Task objective:
Once the line with "cyan rectangle: (157, 345)" is found, write it out along with each later line exactly, through the end of the entries, skipping every picture.

Excerpted records:
--- START ---

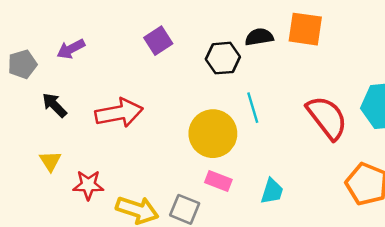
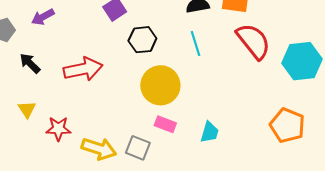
black hexagon: (223, 58) -> (142, 40), moved
cyan line: (253, 108) -> (196, 44), moved
red semicircle: (327, 118) -> (253, 41), moved

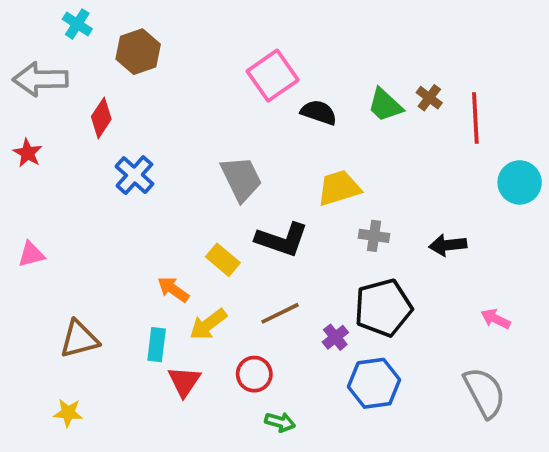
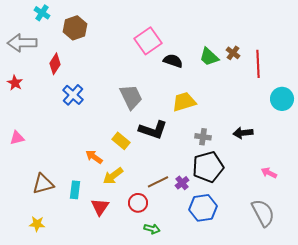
gray cross: (374, 236) -> (203, 137), moved
brown line: (280, 313) -> (158, 182), moved
cyan rectangle: (157, 345) -> (75, 190), moved

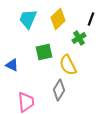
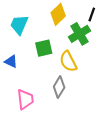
cyan trapezoid: (28, 19) -> (19, 25), moved
green cross: (79, 38) -> (79, 34), size x1.5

--- END ---

Your solution:
cyan rectangle: (157, 345) -> (75, 190), moved

cyan trapezoid: (28, 19) -> (19, 25), moved
green cross: (79, 38) -> (79, 34), size x1.5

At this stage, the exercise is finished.